What the response needs is every record, repeated verbatim, and no images.

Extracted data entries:
########

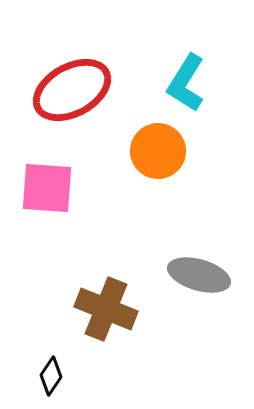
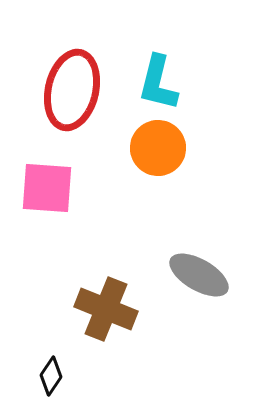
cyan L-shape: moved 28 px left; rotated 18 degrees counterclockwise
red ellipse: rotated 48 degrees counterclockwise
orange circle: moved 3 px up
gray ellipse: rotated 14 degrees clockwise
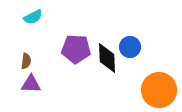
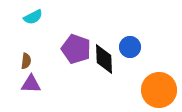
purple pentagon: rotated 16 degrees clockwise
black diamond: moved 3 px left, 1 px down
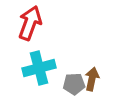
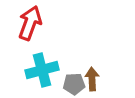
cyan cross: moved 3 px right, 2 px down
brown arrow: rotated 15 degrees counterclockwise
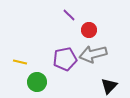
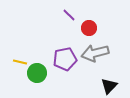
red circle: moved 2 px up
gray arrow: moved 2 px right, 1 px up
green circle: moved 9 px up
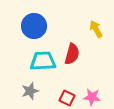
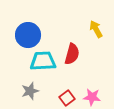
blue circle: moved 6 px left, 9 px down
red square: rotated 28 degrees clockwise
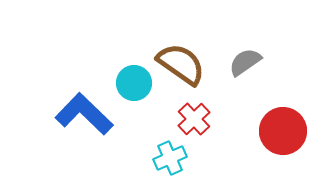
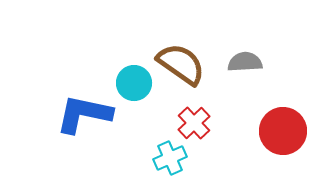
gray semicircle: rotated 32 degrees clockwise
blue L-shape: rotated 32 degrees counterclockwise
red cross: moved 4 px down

########

## [Written solution]
cyan L-shape: moved 28 px left; rotated 18 degrees counterclockwise
red ellipse: rotated 48 degrees counterclockwise
orange circle: moved 3 px up
gray ellipse: rotated 14 degrees clockwise
purple pentagon: rotated 16 degrees clockwise
black diamond: moved 3 px left, 1 px down
cyan cross: moved 3 px right, 2 px down
brown arrow: rotated 15 degrees counterclockwise
red circle: moved 2 px up
gray arrow: moved 2 px right, 1 px up
green circle: moved 9 px up
blue circle: moved 6 px left, 9 px down
red square: rotated 28 degrees clockwise
gray semicircle: rotated 32 degrees clockwise
blue L-shape: rotated 32 degrees counterclockwise
red cross: moved 4 px down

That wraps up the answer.